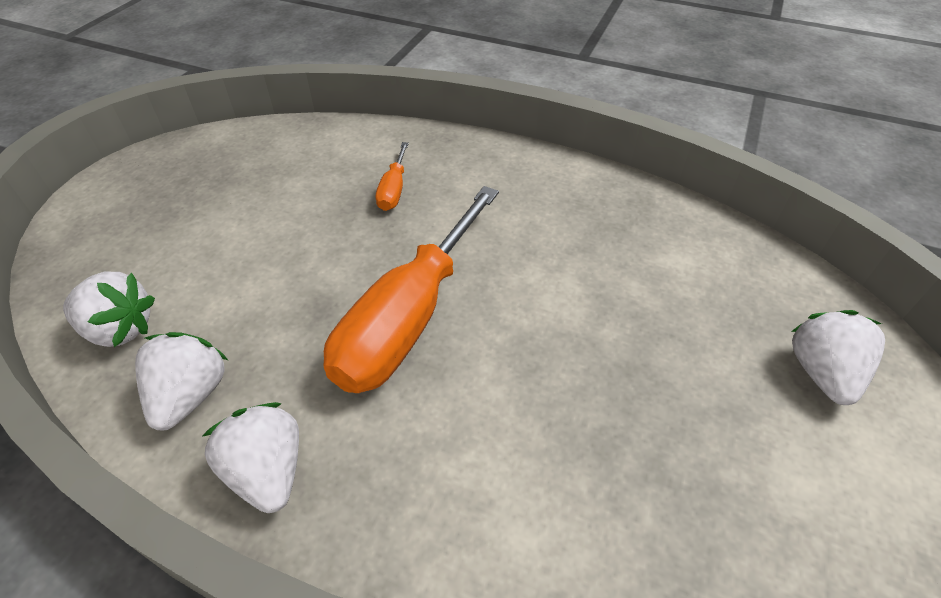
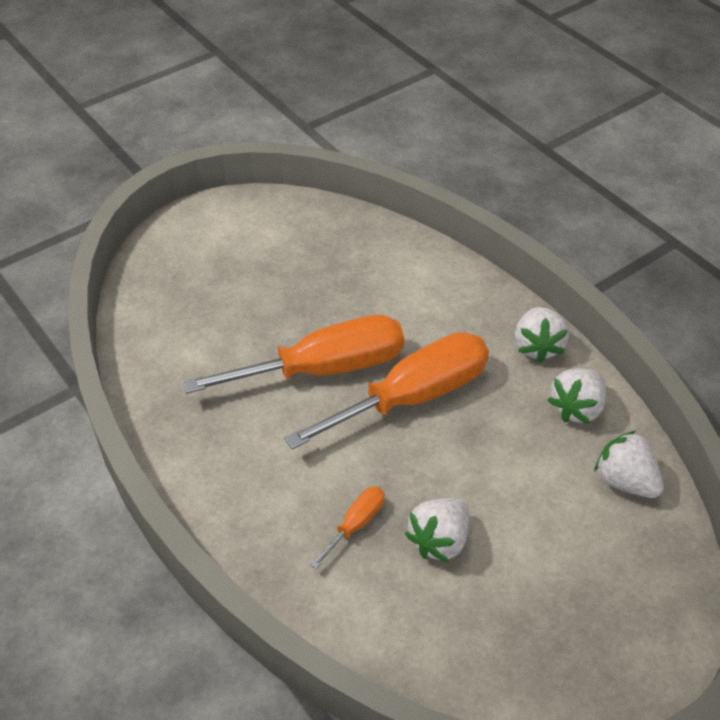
camera: 150 degrees left, 0 degrees up
(531, 305) = (324, 369): none -> orange screwdriver
(821, 373) = (197, 262): white strawberry -> white strawberry (439, 540)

——

* **Aim of the task**:
Nothing but the lines from the one containing "(531, 305) = (324, 369): none" through the last line of the material should be returned, each exactly as written, both ends included.

* **Response**:
(531, 305) = (324, 369): none -> orange screwdriver
(821, 373) = (197, 262): white strawberry -> white strawberry (439, 540)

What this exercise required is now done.